RECORD EXCERPTS:
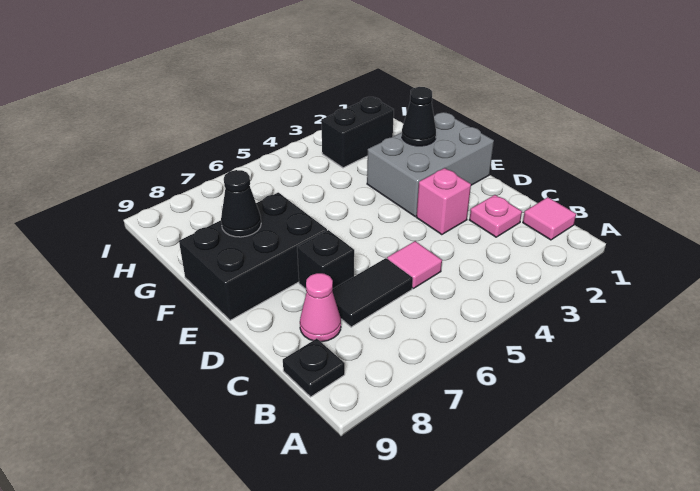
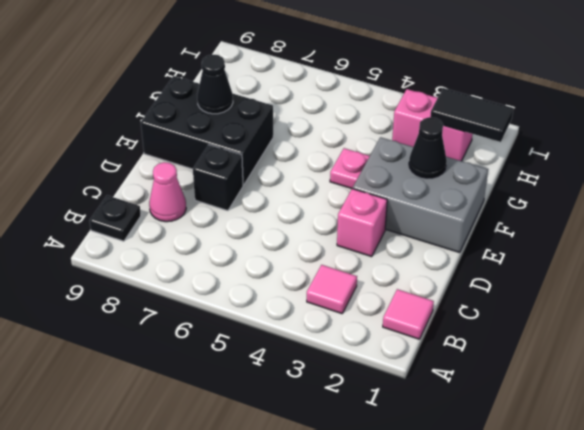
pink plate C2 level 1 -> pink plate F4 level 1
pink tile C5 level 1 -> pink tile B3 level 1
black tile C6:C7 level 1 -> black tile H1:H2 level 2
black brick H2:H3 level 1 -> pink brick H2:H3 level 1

==

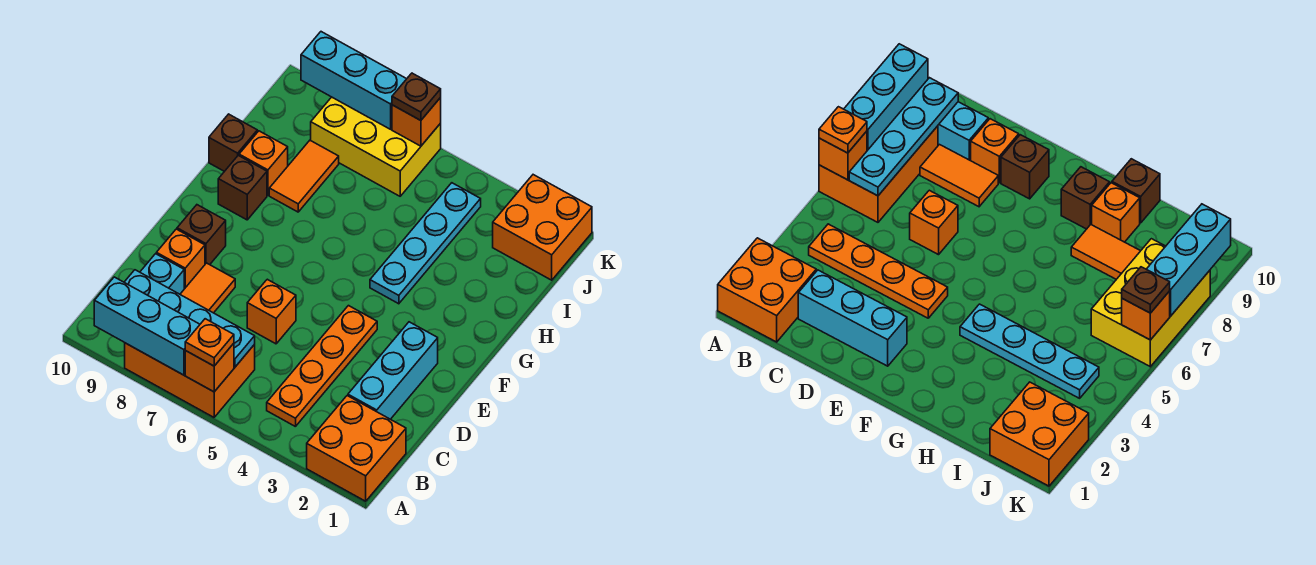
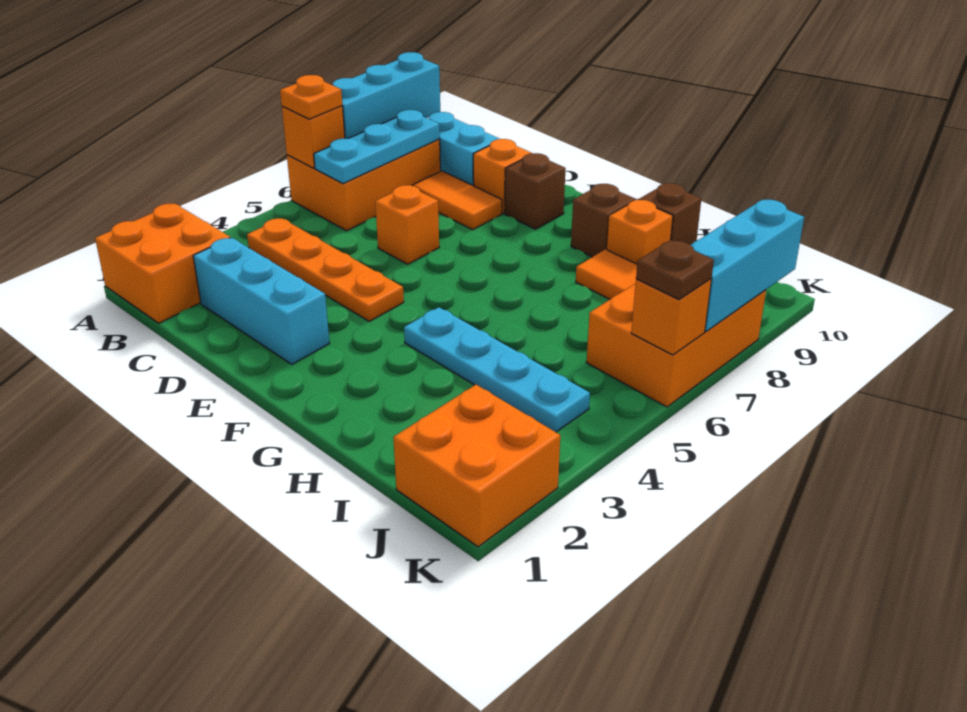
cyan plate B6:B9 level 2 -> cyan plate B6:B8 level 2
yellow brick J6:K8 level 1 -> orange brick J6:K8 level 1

* * *

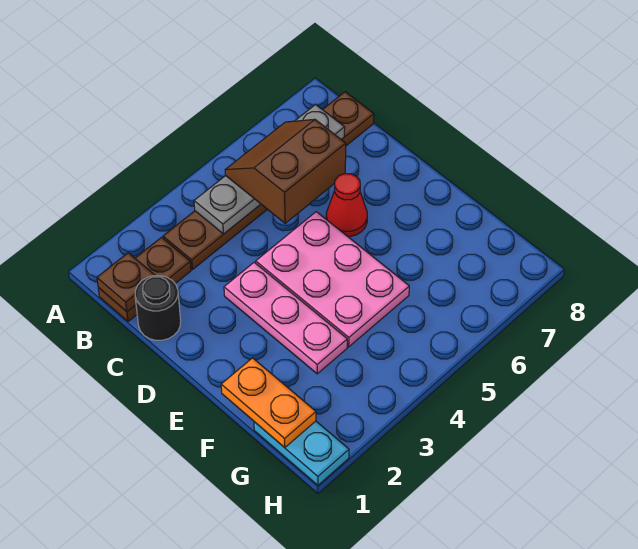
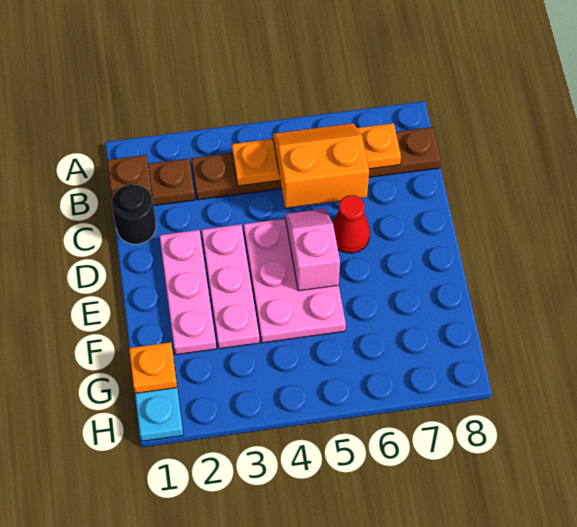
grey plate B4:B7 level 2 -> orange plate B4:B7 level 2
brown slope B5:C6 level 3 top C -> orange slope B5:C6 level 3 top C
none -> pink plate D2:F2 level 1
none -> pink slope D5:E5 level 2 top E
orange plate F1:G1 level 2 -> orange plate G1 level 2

TASK ITEM: In the material above, transcribe exactly the lines beginning at the one with "none -> pink slope D5:E5 level 2 top E" and ending at the one with "orange plate F1:G1", both included.

REPLY TO THE TASK:
none -> pink slope D5:E5 level 2 top E
orange plate F1:G1 level 2 -> orange plate G1 level 2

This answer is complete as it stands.